Look through the data below, and copy each line that carries the word "blue".

Collected data
%%

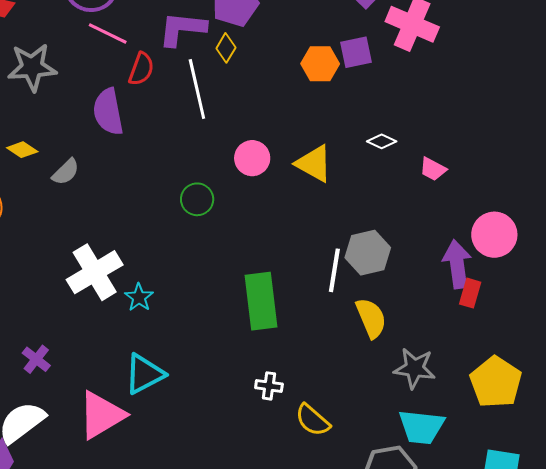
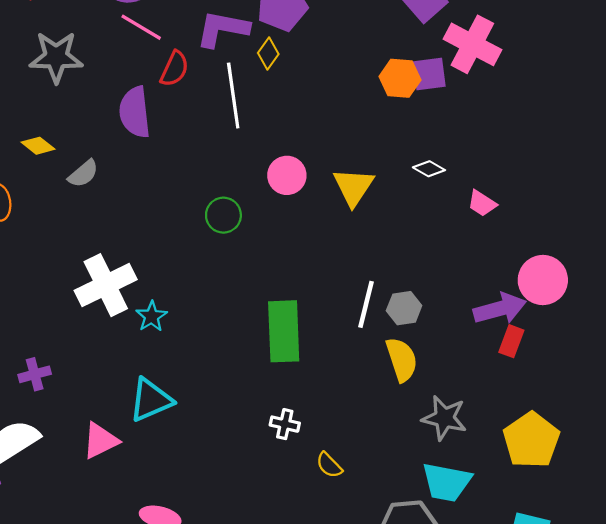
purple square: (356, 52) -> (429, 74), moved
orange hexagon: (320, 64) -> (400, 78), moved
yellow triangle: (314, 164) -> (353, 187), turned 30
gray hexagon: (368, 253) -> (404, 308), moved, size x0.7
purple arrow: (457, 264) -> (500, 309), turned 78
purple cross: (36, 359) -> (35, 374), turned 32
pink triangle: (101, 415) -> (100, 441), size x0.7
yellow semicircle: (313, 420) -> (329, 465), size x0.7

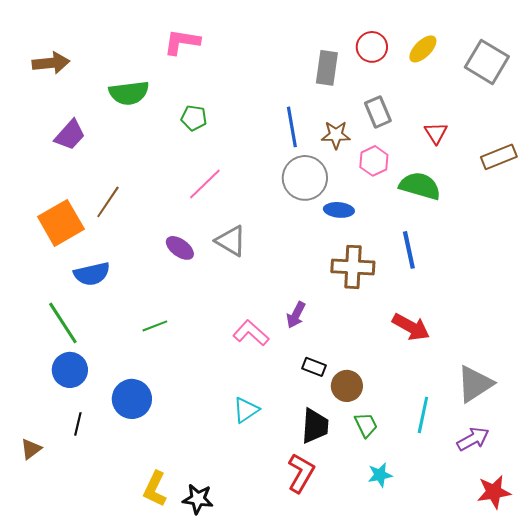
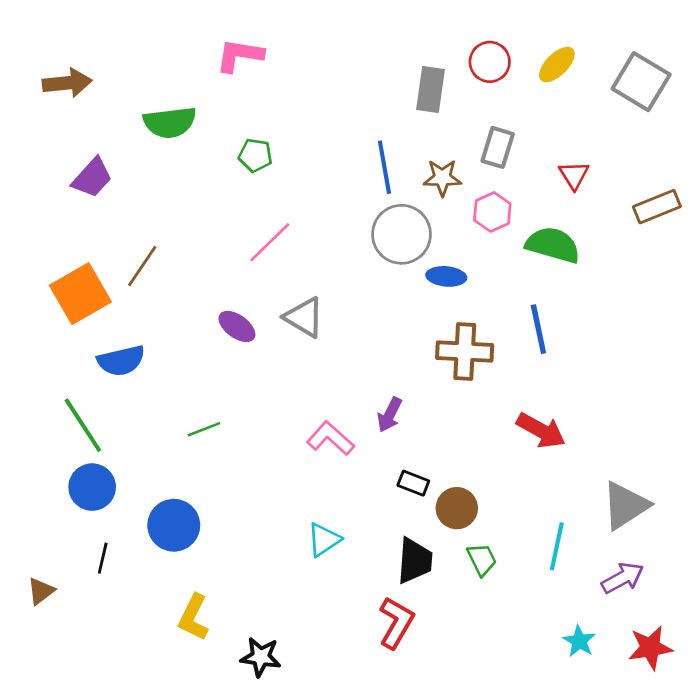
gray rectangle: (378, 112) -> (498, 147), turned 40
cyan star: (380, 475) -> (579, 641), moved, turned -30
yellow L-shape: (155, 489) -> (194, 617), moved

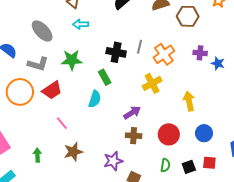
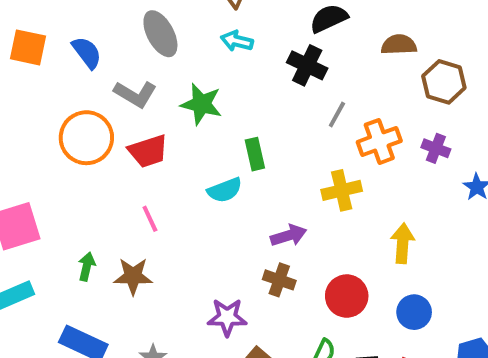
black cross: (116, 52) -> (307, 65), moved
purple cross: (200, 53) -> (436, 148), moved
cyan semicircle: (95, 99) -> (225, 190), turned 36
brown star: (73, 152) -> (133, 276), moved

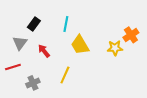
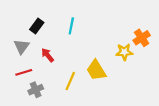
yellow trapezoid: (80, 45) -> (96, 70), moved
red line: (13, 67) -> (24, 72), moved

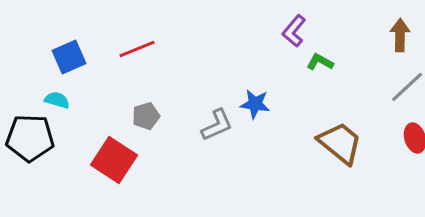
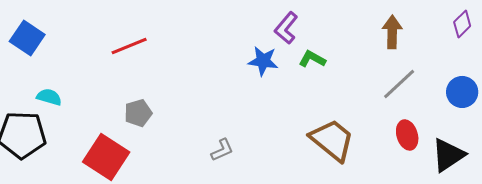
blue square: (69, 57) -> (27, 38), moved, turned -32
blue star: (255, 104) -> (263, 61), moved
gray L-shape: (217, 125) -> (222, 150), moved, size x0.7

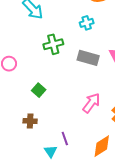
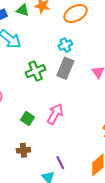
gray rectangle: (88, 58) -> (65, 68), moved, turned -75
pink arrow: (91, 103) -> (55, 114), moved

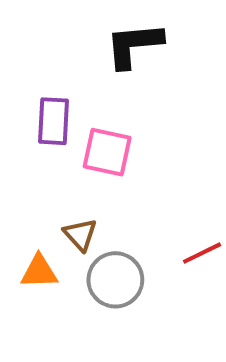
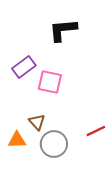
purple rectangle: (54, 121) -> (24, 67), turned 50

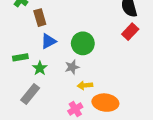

%%
%%

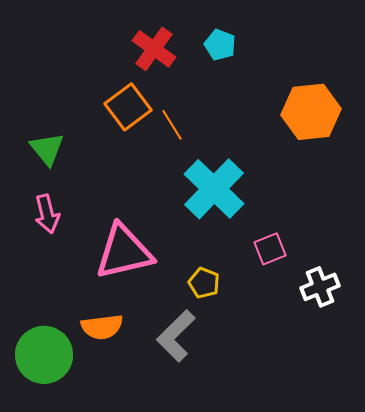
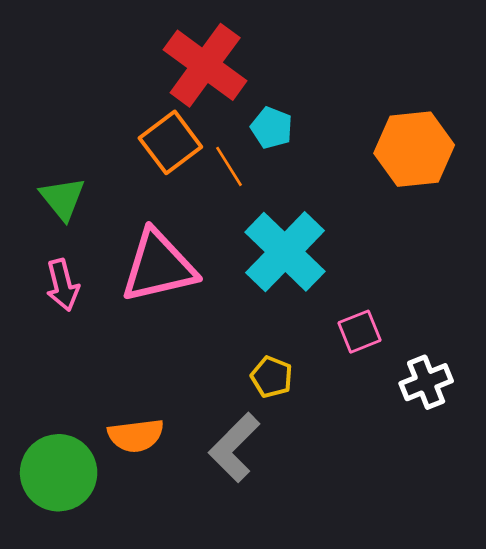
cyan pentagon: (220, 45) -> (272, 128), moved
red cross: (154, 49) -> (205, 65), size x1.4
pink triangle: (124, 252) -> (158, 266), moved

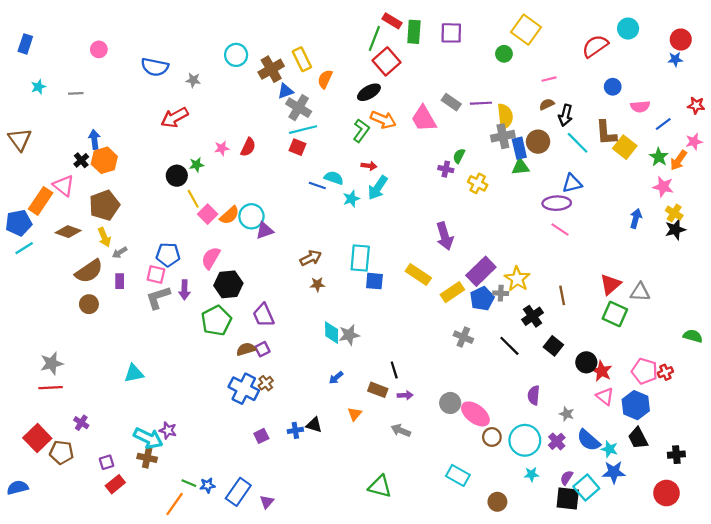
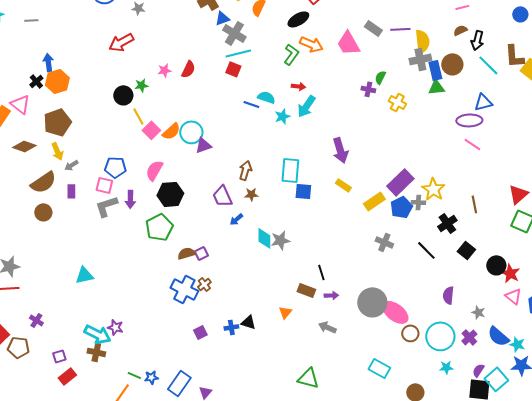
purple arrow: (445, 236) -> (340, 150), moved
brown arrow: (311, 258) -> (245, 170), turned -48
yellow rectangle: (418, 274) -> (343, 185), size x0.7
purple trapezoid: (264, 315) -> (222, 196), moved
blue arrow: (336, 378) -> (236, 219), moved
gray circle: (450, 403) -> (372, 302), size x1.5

%%

EXERCISE ANSWER:
blue square: (69, 57) -> (27, 38), moved, turned -32
blue star: (255, 104) -> (263, 61), moved
blue arrow: (336, 378) -> (236, 219), moved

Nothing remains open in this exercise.